• What to do
Repeat the data as given. Images do not go in the copy.

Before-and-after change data
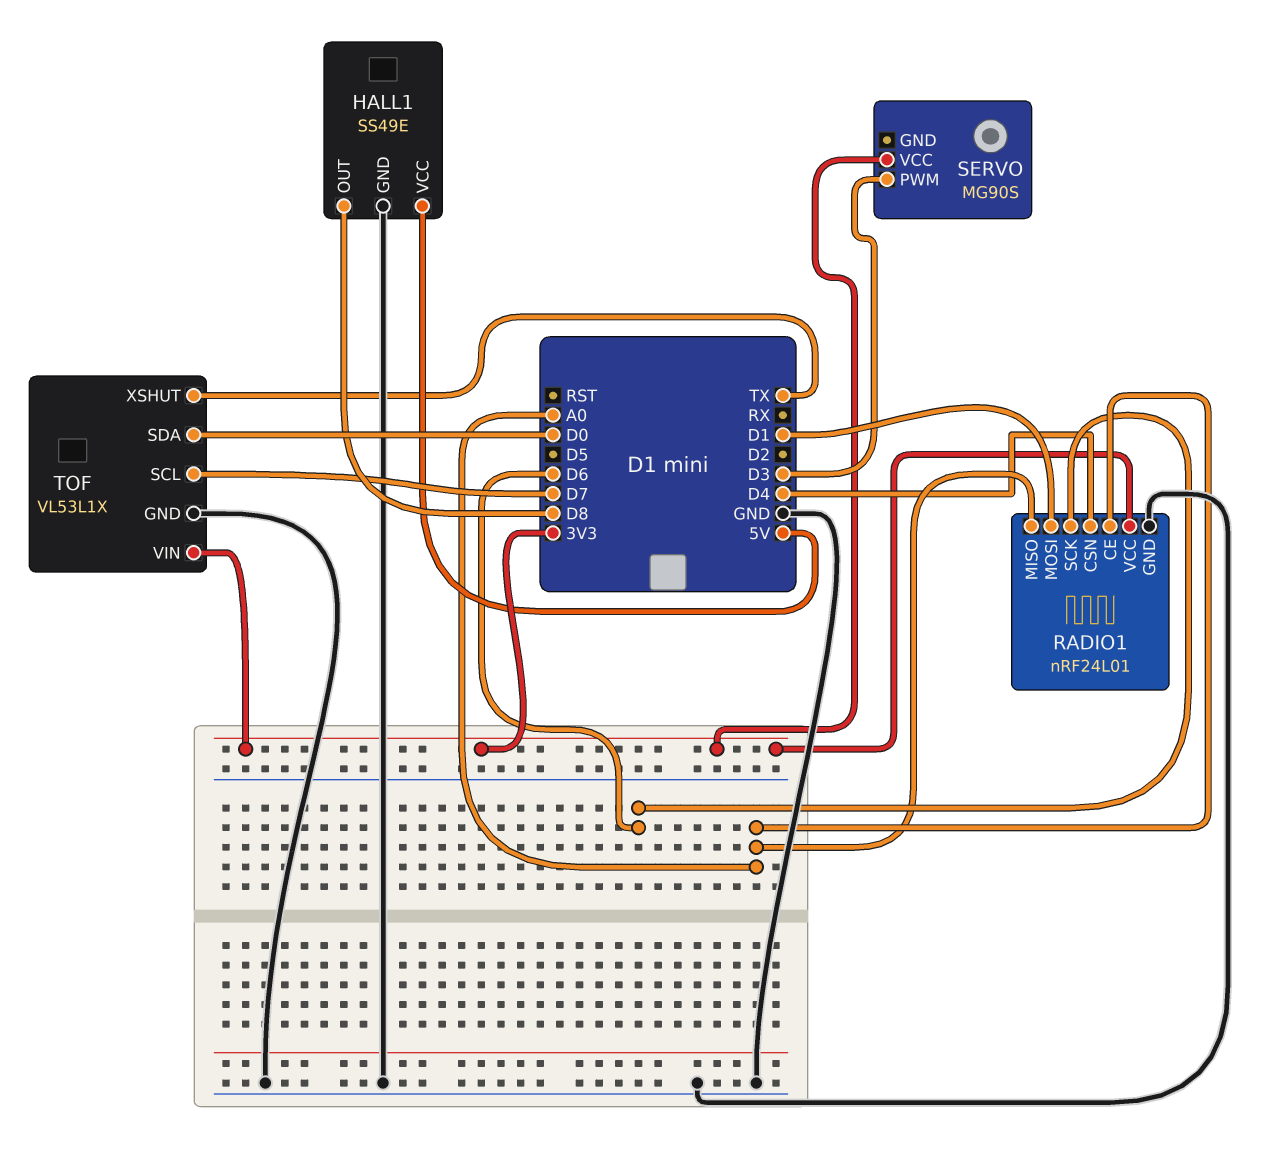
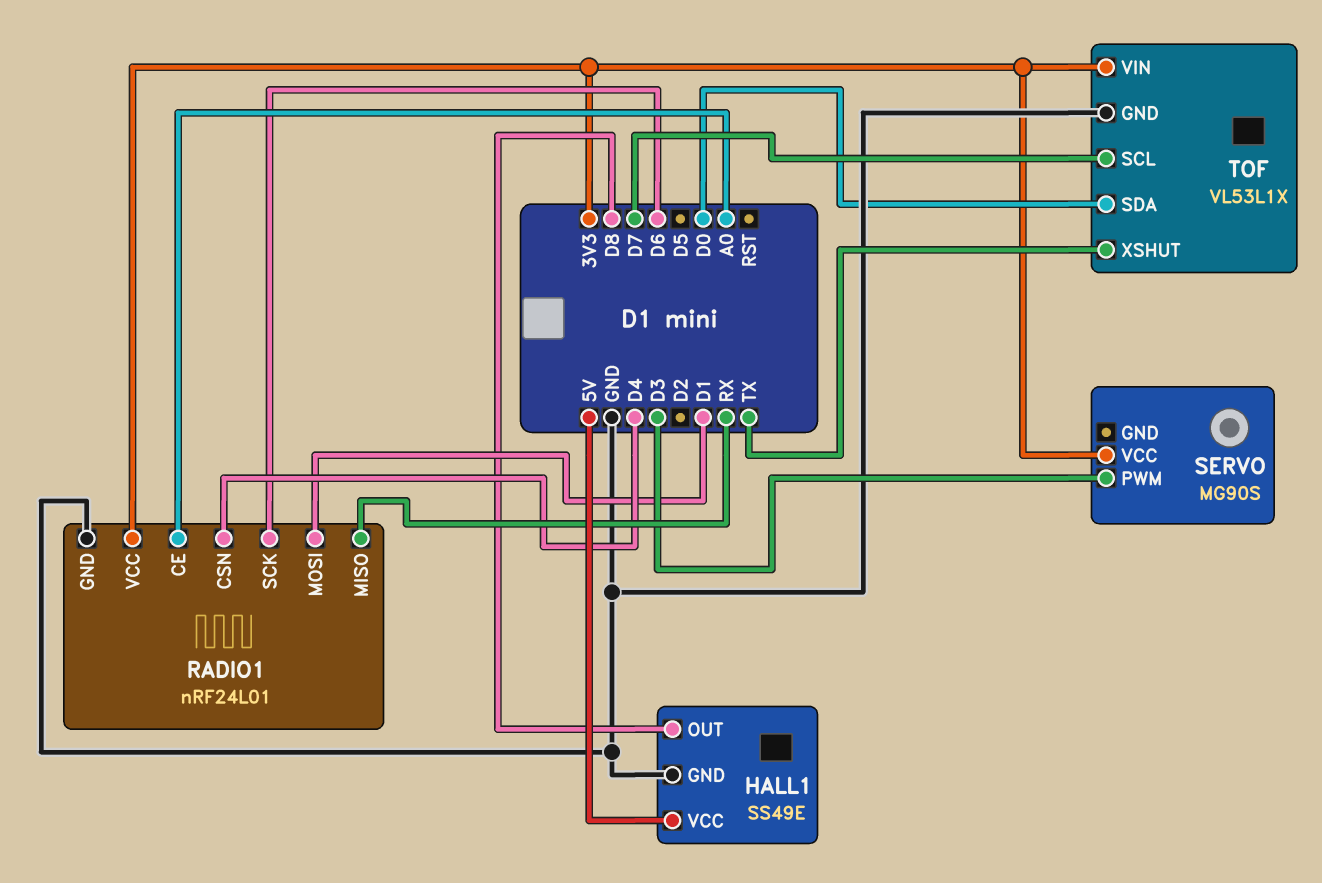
RADIO1 pin MISO: A0 -> RX

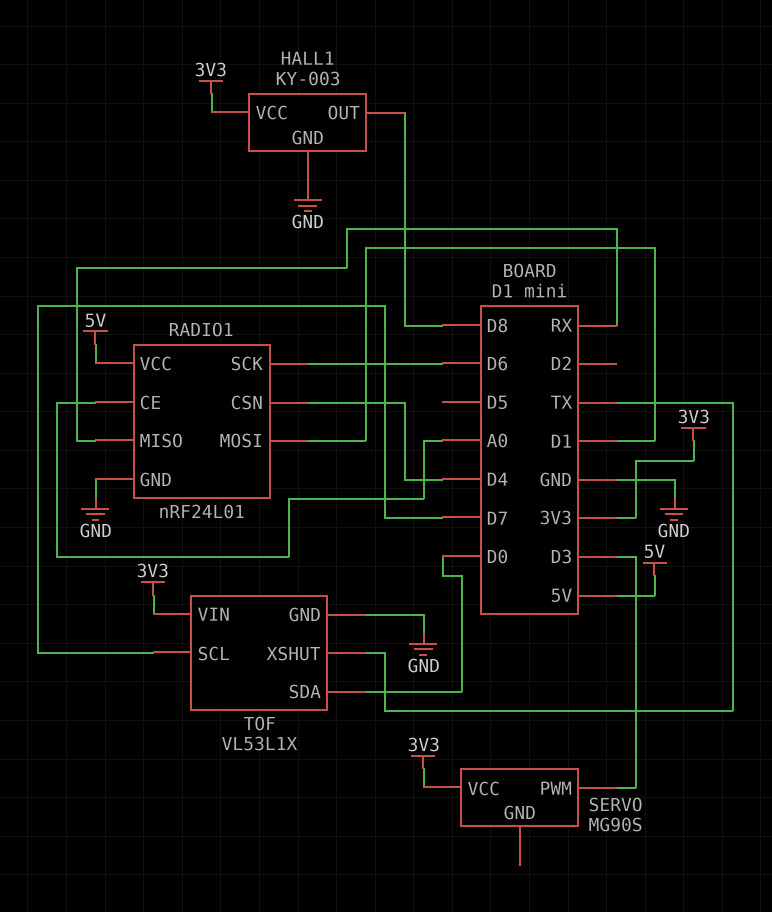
HALL1: SS49E -> KY-003
HALL1 pin VCC: 5V -> 3V3
RADIO1 pin VCC: 3V3 -> 5V

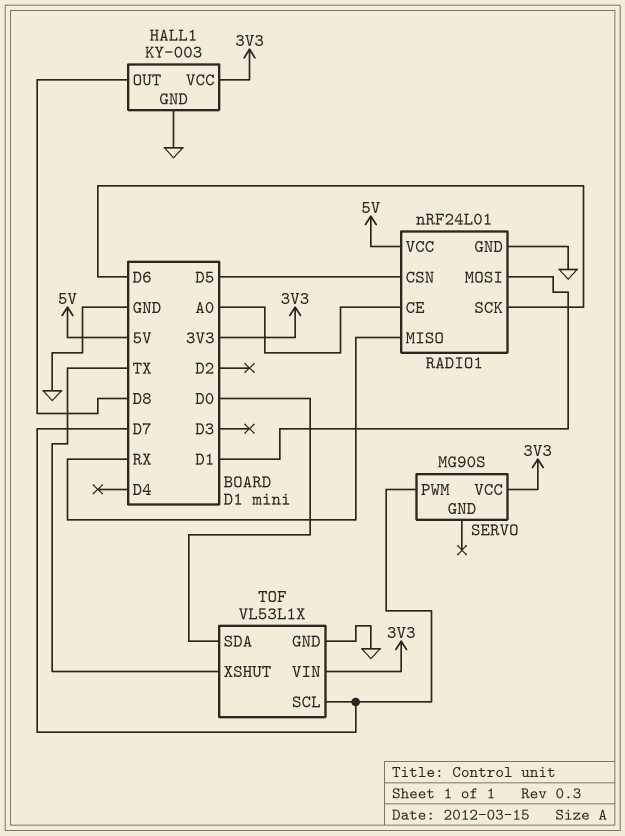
RADIO1 pin CSN: D4 -> D5
SERVO pin PWM: D3 -> D7

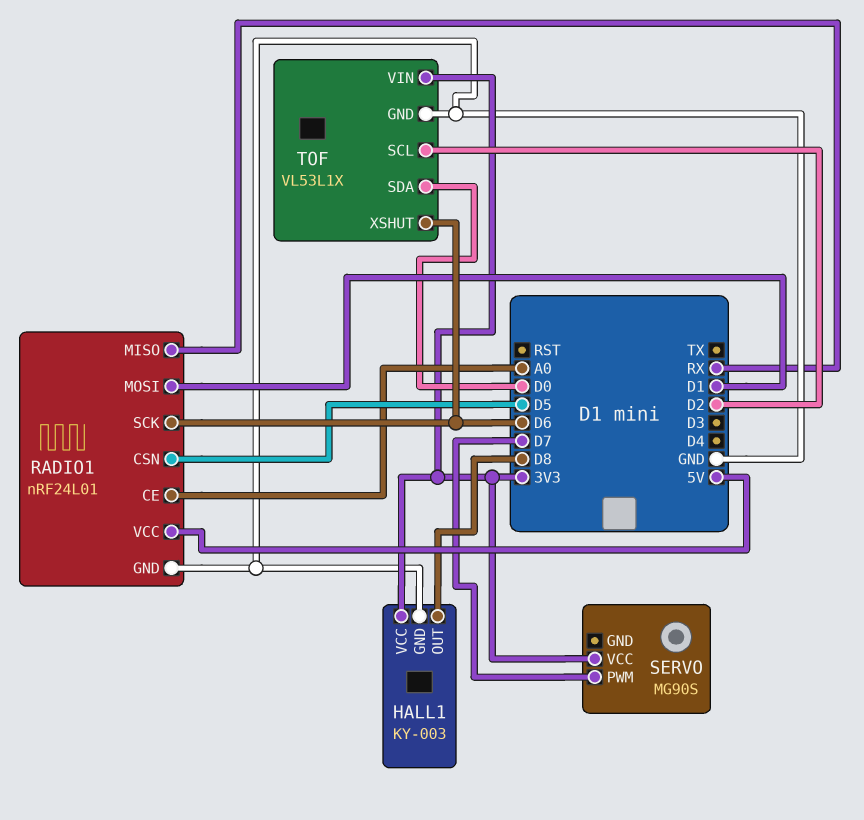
TOF pin SCL: D7 -> D2
TOF pin XSHUT: TX -> D6

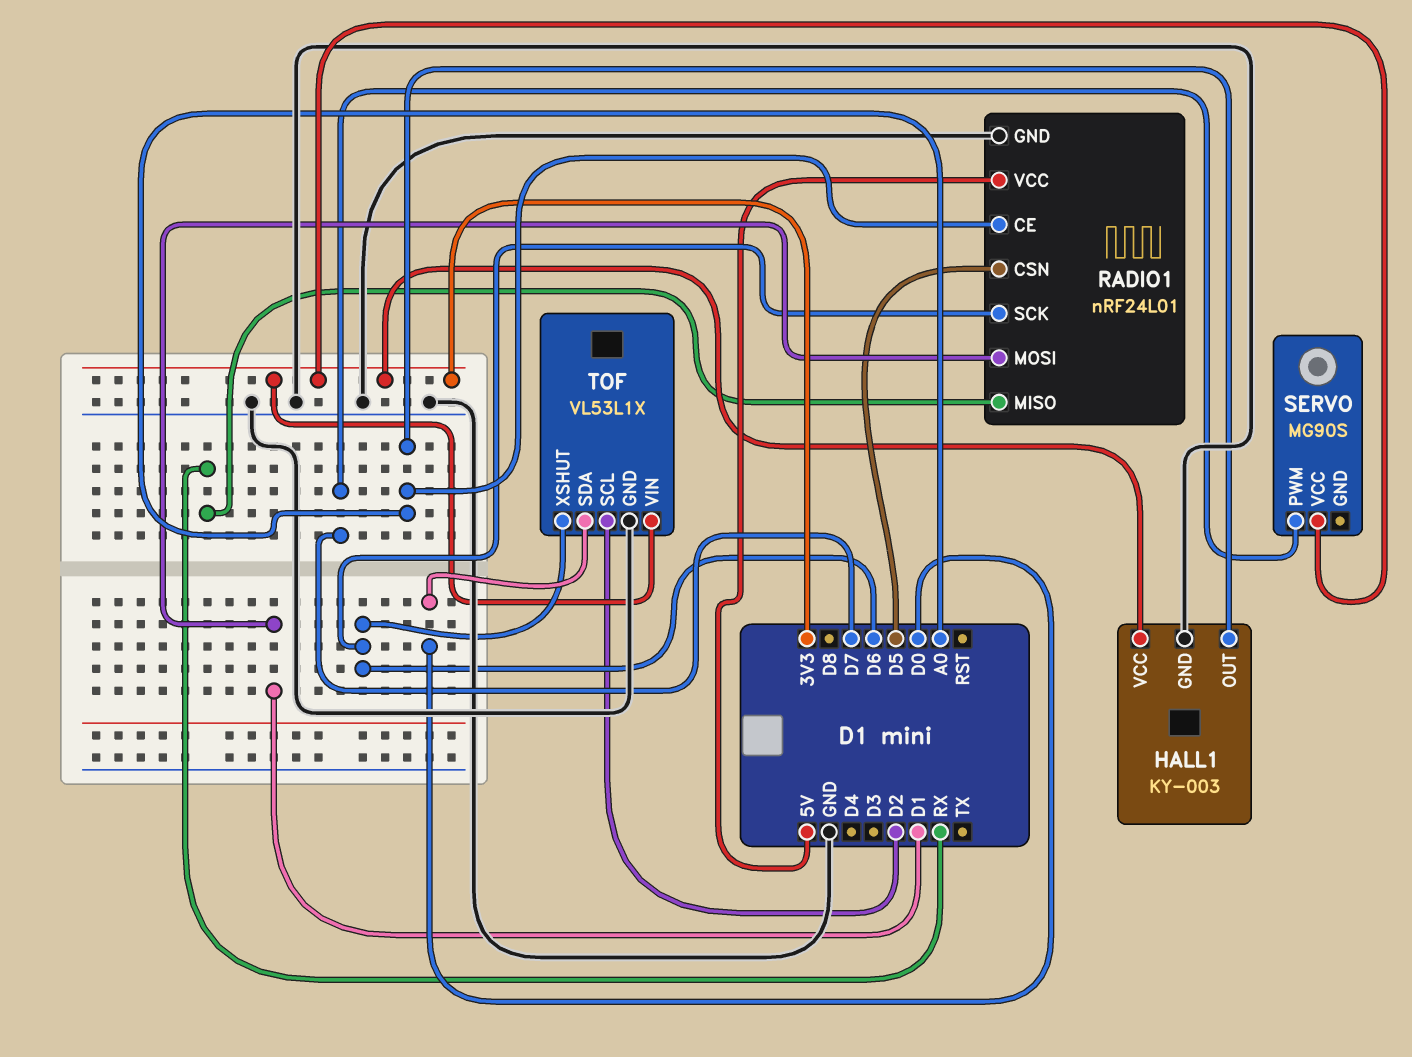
HALL1 pin OUT: D8 -> A0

• Response to this exercise
RADIO1 pin MISO: A0 -> RX

HALL1: SS49E -> KY-003
HALL1 pin VCC: 5V -> 3V3
RADIO1 pin VCC: 3V3 -> 5V

RADIO1 pin CSN: D4 -> D5
SERVO pin PWM: D3 -> D7

TOF pin SCL: D7 -> D2
TOF pin XSHUT: TX -> D6

HALL1 pin OUT: D8 -> A0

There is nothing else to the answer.